* Required action
The answer must be one number: the count of lines in the data below that include "pear".

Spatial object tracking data
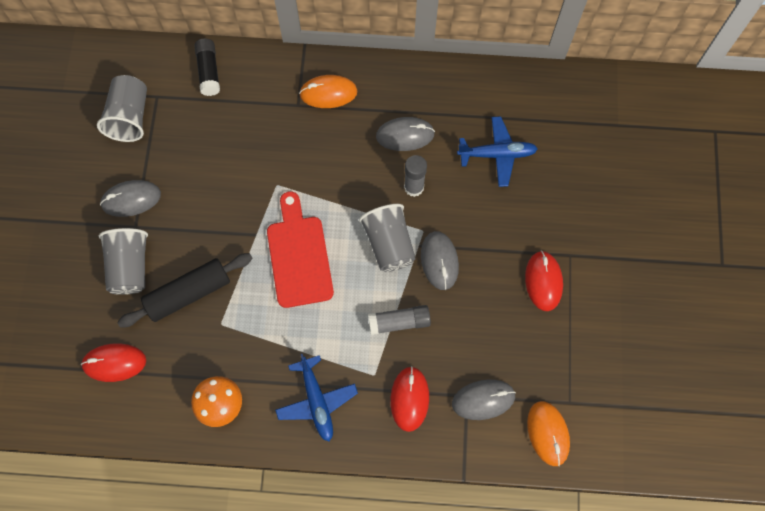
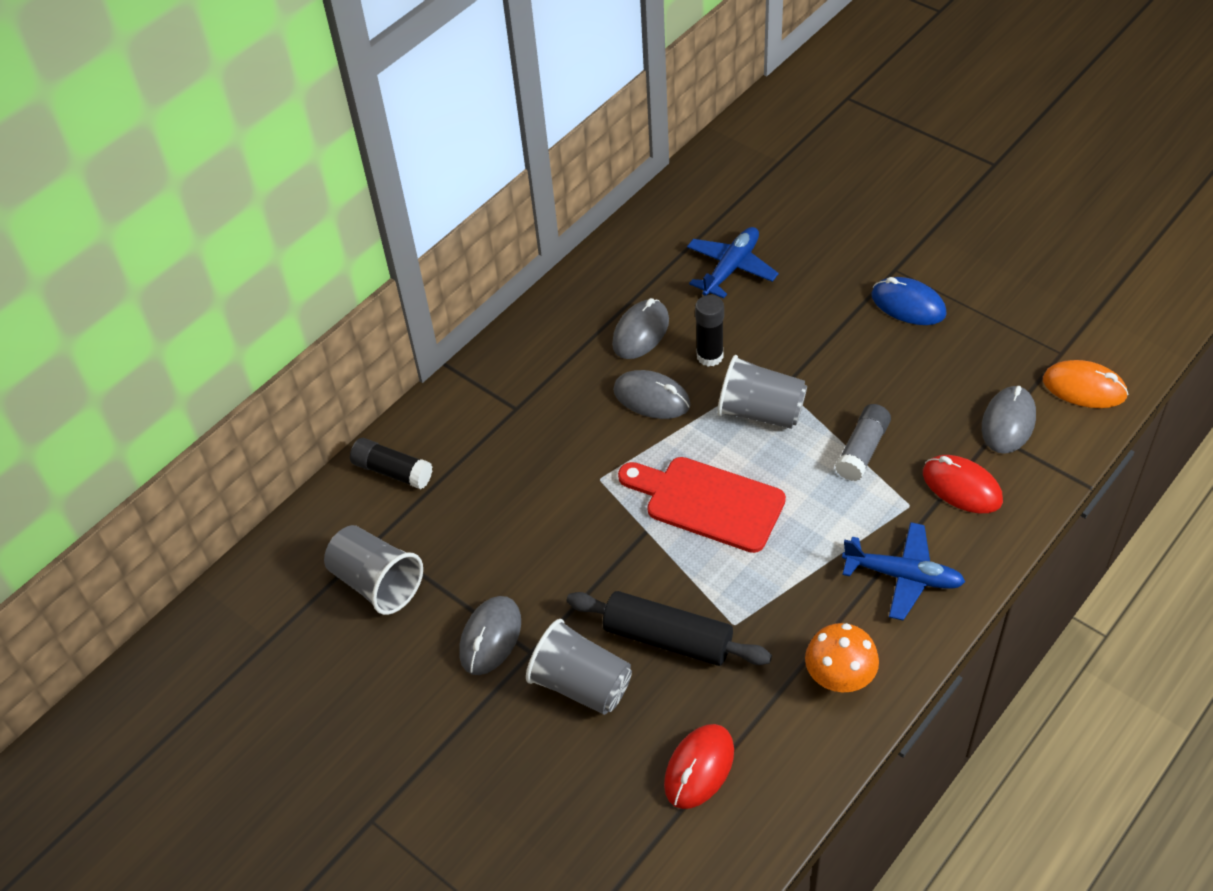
camera: 50 degrees left, 20 degrees down
(189, 293) = (668, 638): black rolling pin -> black rolling pin turned 75 degrees counterclockwise
(328, 93) = (527, 373): orange mouse -> none
(414, 187) = (710, 356): grey glue stick -> black glue stick
(439, 261) = (816, 378): grey mouse -> grey mouse (651, 398)
(543, 281) = (908, 305): red mouse -> blue mouse

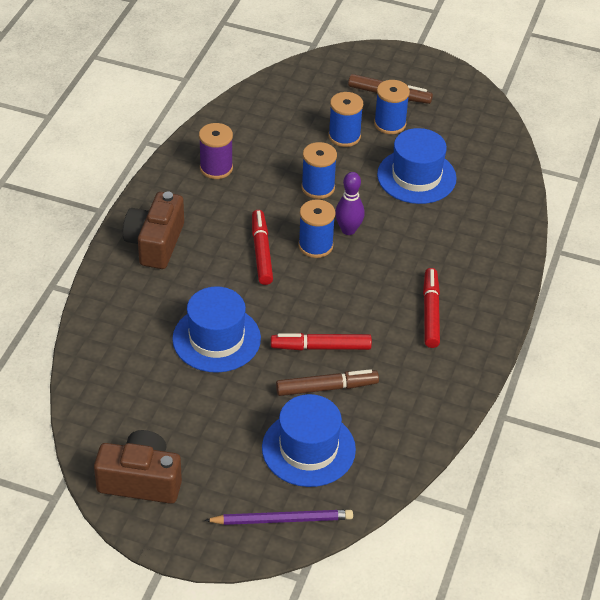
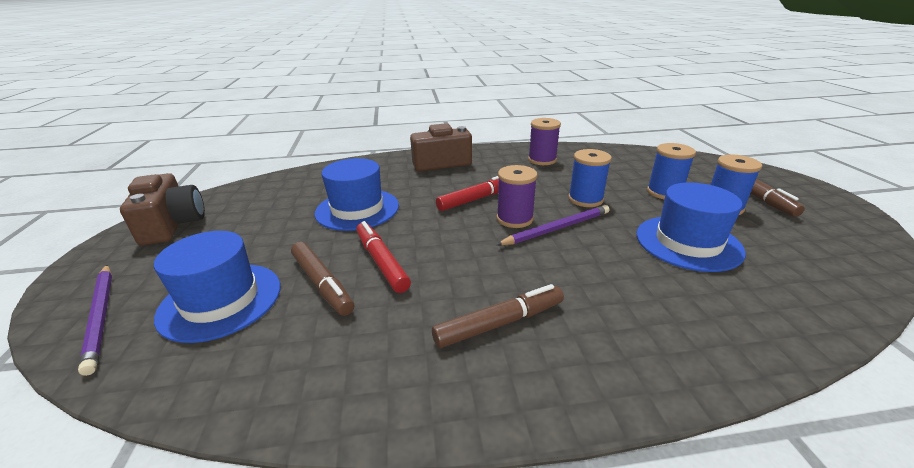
camera: 65 degrees right, 15 degrees down
(315, 246) = (514, 219): blue spool -> purple spool
(348, 230) = (557, 228): purple bowling pin -> purple pencil
(430, 313) = (499, 323): red marker -> brown marker

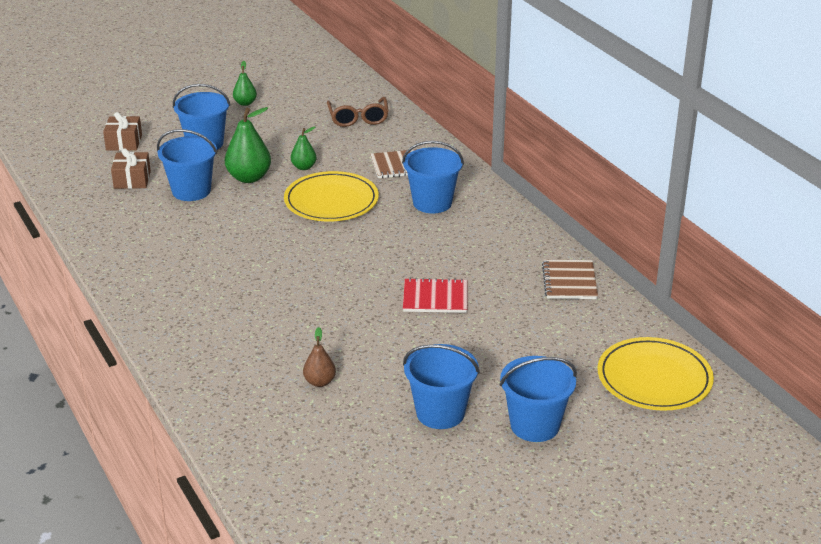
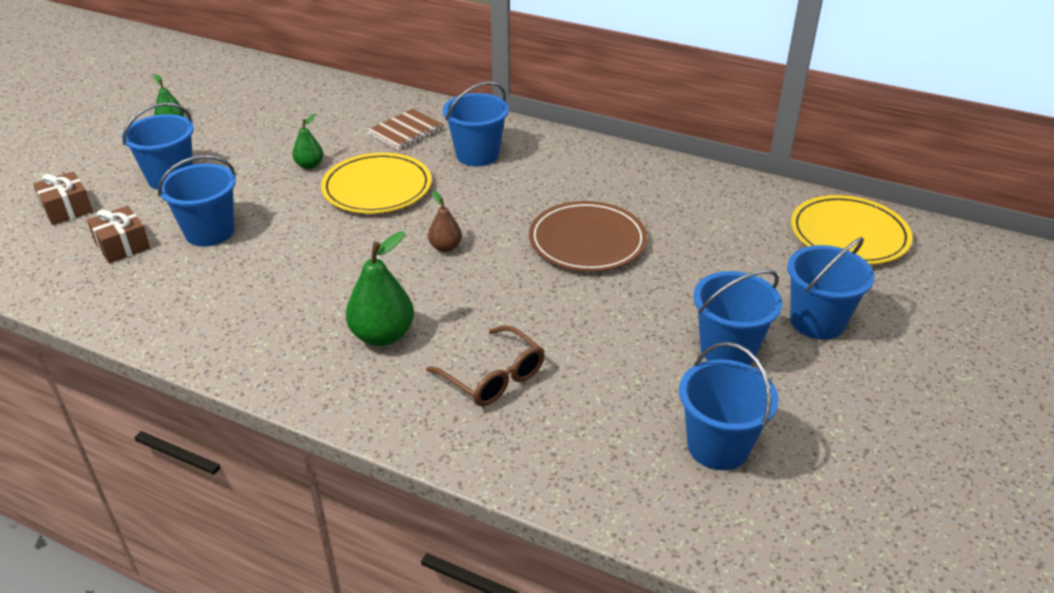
camera: 35 degrees left, 5 degrees up
(249, 178) = (261, 196): green pear -> green pear (382, 335)
(319, 382) = (582, 374): brown pear -> brown pear (445, 247)
(352, 465) = (718, 446): none -> blue bucket
(358, 118) = (312, 102): brown glasses -> brown glasses (494, 377)
(435, 298) = (587, 241): red notebook -> brown plate
(569, 281) = (680, 179): brown notebook -> none

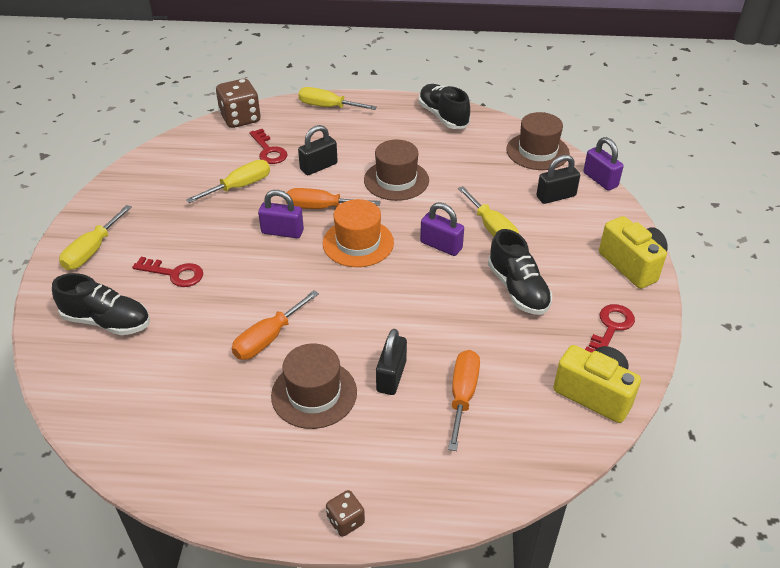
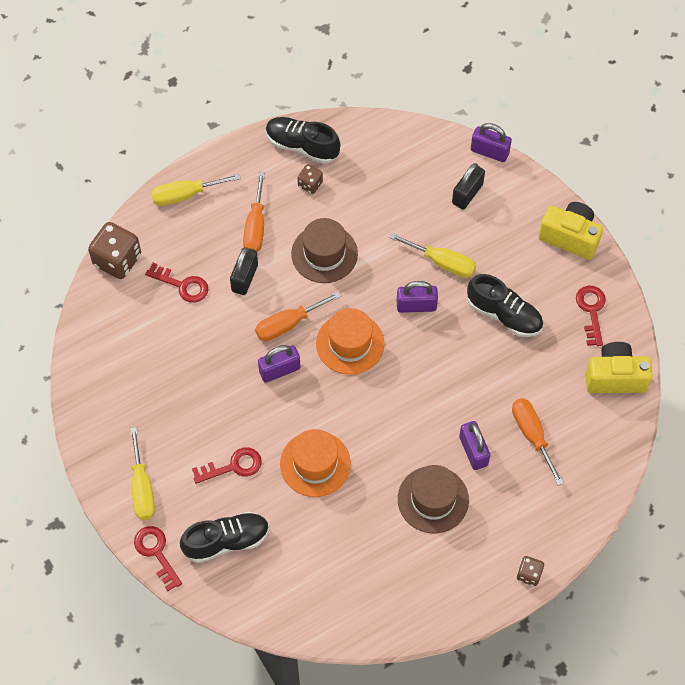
camera: 35 degrees left, 20 degrees up
(47, 298) = (156, 553): none -> red key
(240, 186) = (197, 343): yellow screwdriver -> none
(240, 308) = (315, 464): none -> orange hat
(268, 338) = (361, 476): orange screwdriver -> orange screwdriver (255, 226)
(391, 376) = (473, 451): black padlock -> purple padlock
(427, 138) = (310, 184): none -> brown dice
(537, 151) = (416, 145): brown hat -> none

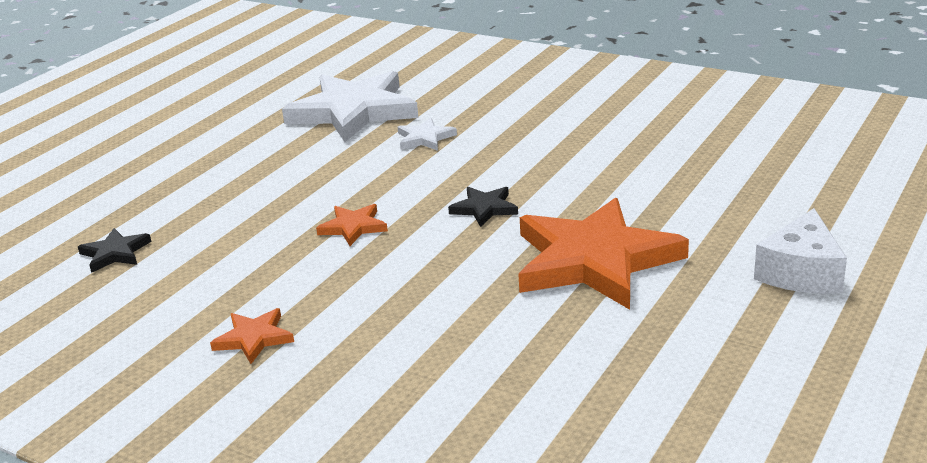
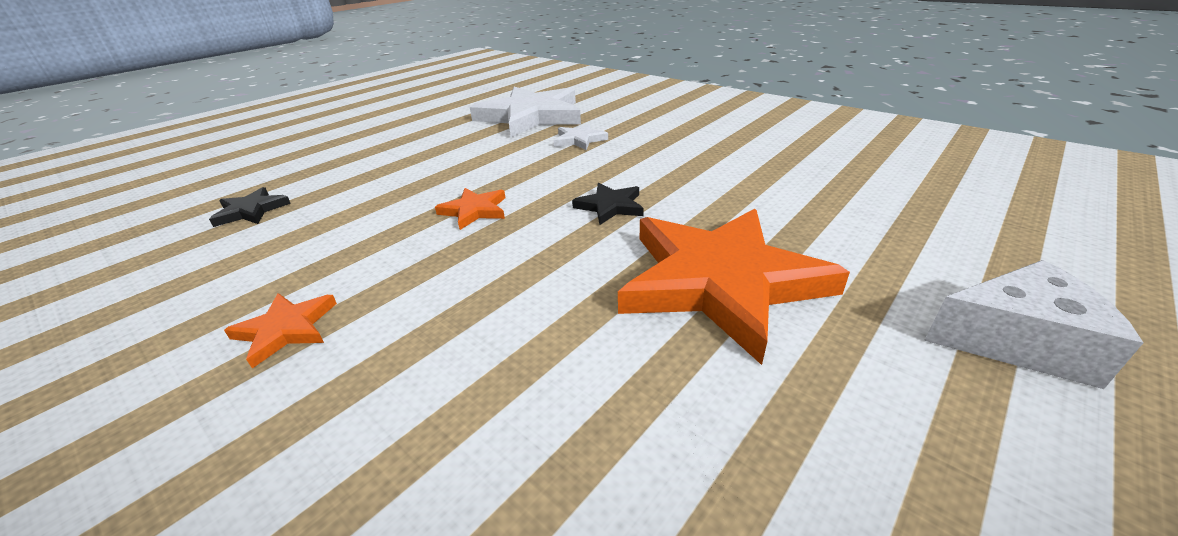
camera: 10 degrees right, 5 degrees up
(801, 272) = (1017, 341): white cheese -> white cheese turned 120 degrees counterclockwise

* Reply to the exercise
2